## EXERCISE DATA
━━━━━━━━━━━━━━━━

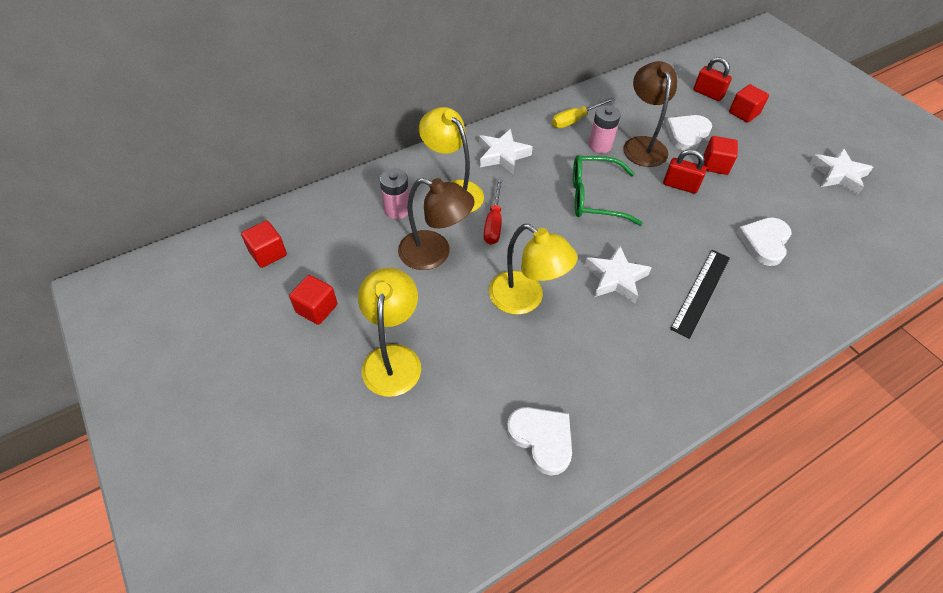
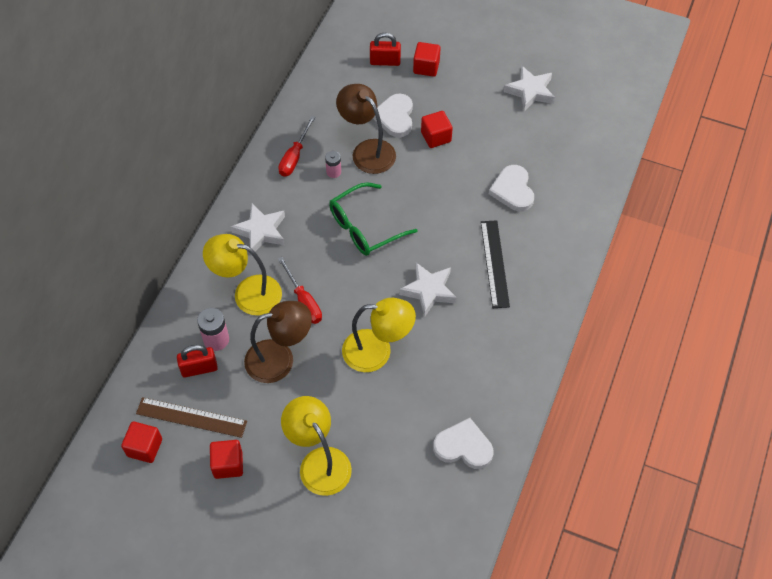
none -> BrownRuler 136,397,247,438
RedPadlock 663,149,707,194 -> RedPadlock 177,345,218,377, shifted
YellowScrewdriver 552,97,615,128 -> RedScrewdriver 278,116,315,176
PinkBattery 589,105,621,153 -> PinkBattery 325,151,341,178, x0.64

━━━━━━━━━━━━━━━━

Only the lines from the one with "RedPadlock 663,149,707,194 ->" through the final line above belong in the answer, each reproduced word for word.

## EXERCISE SOLUTION
RedPadlock 663,149,707,194 -> RedPadlock 177,345,218,377, shifted
YellowScrewdriver 552,97,615,128 -> RedScrewdriver 278,116,315,176
PinkBattery 589,105,621,153 -> PinkBattery 325,151,341,178, x0.64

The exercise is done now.